Among the records below, find each line that includes the string "none" and copy it.

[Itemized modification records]
++++

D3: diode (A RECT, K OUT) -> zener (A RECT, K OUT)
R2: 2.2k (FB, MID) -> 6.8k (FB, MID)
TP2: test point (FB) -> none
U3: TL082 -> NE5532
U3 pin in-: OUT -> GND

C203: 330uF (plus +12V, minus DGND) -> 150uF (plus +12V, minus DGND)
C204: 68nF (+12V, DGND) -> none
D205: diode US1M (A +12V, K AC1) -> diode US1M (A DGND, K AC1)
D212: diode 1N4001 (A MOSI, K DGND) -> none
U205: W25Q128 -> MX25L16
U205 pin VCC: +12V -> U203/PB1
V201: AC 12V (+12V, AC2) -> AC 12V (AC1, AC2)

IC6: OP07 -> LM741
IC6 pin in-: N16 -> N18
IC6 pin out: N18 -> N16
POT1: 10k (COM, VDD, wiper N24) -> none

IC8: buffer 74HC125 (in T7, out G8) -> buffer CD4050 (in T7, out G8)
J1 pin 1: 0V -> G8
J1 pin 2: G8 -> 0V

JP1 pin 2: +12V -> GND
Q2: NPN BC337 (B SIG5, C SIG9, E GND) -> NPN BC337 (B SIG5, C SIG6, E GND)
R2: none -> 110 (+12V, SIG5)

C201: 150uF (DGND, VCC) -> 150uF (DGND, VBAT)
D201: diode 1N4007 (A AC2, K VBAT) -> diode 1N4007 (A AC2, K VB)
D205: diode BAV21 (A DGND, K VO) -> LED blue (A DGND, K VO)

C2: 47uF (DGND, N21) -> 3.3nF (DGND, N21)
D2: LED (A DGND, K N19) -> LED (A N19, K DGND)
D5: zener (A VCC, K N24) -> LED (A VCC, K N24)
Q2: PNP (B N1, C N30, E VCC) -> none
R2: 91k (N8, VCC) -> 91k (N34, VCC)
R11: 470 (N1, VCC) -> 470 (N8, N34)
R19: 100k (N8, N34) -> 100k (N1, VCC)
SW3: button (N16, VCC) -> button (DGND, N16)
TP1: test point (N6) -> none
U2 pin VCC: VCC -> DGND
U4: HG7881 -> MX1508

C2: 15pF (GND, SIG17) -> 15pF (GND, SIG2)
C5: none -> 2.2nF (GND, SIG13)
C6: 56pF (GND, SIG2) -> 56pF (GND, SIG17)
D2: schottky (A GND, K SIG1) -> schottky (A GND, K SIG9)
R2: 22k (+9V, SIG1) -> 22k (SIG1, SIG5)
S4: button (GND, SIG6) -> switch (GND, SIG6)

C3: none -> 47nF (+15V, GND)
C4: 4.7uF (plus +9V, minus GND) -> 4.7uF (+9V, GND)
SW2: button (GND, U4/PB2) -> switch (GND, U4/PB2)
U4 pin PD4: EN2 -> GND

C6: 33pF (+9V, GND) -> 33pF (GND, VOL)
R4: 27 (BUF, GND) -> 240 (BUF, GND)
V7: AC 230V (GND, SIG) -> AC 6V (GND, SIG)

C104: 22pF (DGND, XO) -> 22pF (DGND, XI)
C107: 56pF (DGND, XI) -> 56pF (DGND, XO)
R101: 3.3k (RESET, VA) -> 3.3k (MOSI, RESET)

++++

## TASK RESPONSE
TP2: test point (FB) -> none
C204: 68nF (+12V, DGND) -> none
D212: diode 1N4001 (A MOSI, K DGND) -> none
POT1: 10k (COM, VDD, wiper N24) -> none
R2: none -> 110 (+12V, SIG5)
Q2: PNP (B N1, C N30, E VCC) -> none
TP1: test point (N6) -> none
C5: none -> 2.2nF (GND, SIG13)
C3: none -> 47nF (+15V, GND)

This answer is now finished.